Stated task:
Output, with no changes, the span of lines that opens with the line containing "Where is adipose tissue in this image?" and closes with the last line.

┄┄┄┄┄┄┄┄┄┄┄┄┄┄┄┄┄┄┄┄

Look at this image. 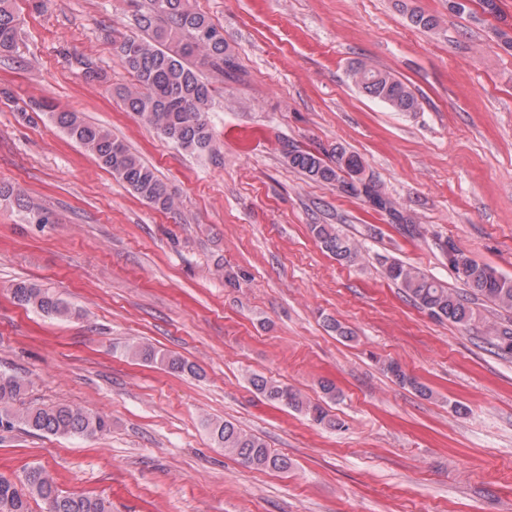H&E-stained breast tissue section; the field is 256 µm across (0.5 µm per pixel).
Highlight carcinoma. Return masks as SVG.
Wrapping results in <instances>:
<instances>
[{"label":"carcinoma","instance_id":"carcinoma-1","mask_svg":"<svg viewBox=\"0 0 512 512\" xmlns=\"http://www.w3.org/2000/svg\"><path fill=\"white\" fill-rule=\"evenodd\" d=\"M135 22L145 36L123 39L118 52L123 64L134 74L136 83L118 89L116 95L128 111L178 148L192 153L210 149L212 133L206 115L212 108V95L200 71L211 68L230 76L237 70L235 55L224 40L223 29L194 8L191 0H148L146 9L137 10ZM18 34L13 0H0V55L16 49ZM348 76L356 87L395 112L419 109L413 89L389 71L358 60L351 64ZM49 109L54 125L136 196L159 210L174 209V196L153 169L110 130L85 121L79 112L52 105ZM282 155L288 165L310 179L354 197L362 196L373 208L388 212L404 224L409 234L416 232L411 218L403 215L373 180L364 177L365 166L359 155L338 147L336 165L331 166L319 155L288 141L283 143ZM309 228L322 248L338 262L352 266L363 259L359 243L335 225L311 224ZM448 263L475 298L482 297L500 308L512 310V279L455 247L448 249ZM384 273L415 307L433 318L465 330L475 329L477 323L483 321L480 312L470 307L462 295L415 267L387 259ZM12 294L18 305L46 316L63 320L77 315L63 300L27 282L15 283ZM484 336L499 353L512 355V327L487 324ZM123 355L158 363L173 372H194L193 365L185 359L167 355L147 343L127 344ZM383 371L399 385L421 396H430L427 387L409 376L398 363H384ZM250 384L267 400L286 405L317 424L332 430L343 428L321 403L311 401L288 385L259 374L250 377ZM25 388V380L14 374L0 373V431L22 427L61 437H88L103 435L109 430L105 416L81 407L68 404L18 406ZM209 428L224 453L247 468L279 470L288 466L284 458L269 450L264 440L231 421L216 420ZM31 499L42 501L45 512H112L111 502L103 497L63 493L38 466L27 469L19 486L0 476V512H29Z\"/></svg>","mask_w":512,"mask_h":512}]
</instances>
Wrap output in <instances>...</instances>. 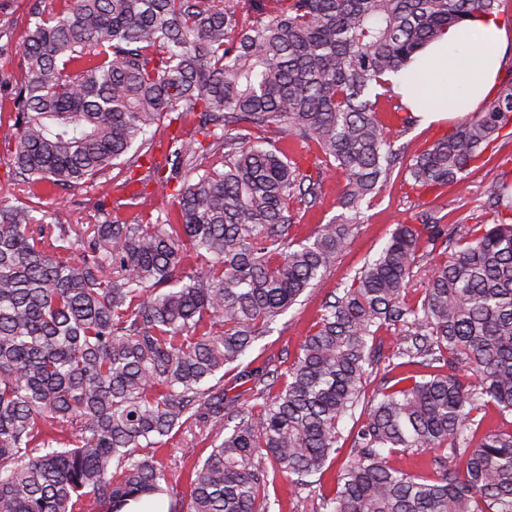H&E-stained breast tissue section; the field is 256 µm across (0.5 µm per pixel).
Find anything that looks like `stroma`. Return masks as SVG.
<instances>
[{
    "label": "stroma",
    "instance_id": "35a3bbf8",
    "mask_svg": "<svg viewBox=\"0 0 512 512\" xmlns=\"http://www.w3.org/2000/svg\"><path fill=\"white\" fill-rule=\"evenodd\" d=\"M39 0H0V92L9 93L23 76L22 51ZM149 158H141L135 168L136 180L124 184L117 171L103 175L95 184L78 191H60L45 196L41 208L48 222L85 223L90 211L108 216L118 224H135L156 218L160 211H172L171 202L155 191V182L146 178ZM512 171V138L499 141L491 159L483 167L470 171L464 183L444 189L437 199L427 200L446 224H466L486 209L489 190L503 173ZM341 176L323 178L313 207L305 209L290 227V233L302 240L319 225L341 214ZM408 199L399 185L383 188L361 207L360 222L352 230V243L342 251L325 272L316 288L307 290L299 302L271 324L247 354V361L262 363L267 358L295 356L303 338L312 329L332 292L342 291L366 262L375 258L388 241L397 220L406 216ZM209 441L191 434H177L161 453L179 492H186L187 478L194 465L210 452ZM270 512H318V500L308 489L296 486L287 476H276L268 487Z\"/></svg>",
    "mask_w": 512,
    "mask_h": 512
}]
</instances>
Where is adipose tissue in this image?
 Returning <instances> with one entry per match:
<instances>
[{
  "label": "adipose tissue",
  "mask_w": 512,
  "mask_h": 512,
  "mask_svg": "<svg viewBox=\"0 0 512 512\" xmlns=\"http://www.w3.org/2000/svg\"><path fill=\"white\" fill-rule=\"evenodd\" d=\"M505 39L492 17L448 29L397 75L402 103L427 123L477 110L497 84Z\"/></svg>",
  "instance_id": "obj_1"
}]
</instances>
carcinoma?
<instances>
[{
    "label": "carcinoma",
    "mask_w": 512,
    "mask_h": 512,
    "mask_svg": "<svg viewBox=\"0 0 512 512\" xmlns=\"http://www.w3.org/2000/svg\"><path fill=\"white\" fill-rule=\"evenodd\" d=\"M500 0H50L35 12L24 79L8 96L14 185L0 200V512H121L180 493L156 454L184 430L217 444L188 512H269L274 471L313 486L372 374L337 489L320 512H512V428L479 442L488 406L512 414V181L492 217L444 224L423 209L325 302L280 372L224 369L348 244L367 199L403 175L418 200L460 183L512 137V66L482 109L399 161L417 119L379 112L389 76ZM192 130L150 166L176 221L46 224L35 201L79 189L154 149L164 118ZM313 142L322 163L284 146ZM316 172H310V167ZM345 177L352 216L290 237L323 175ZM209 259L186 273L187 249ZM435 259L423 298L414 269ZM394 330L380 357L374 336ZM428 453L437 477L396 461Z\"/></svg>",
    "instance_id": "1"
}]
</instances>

┄┄┄┄┄┄┄┄┄┄┄┄┄┄┄┄┄┄┄┄

Task answer:
Where is adipose tissue in this image?
 Returning <instances> with one entry per match:
<instances>
[{
  "label": "adipose tissue",
  "mask_w": 512,
  "mask_h": 512,
  "mask_svg": "<svg viewBox=\"0 0 512 512\" xmlns=\"http://www.w3.org/2000/svg\"><path fill=\"white\" fill-rule=\"evenodd\" d=\"M505 39L492 17L448 29L397 75L402 103L427 123L477 110L497 84Z\"/></svg>",
  "instance_id": "obj_1"
}]
</instances>
carcinoma?
<instances>
[{
    "label": "carcinoma",
    "mask_w": 512,
    "mask_h": 512,
    "mask_svg": "<svg viewBox=\"0 0 512 512\" xmlns=\"http://www.w3.org/2000/svg\"><path fill=\"white\" fill-rule=\"evenodd\" d=\"M500 0H50L35 12L24 79L8 96L14 185L0 200V512H121L180 493L156 454L184 430L217 444L188 512H269L274 471L313 486L372 374L337 489L320 512H512V428L479 442L488 406L512 414V181L492 217L444 224L423 209L325 302L280 372L224 369L348 244L367 199L403 175L418 200L460 183L512 137V66L482 109L399 161L417 119L379 112L389 76ZM192 130L150 166L176 221L46 224L35 201L79 189L154 149L164 118ZM313 142L322 163L284 146ZM316 172H310V167ZM345 177L352 216L290 237L323 175ZM209 259L186 273L187 249ZM435 259L423 298L414 269ZM394 330L380 357L374 336ZM428 453L437 477L396 461Z\"/></svg>",
    "instance_id": "1"
}]
</instances>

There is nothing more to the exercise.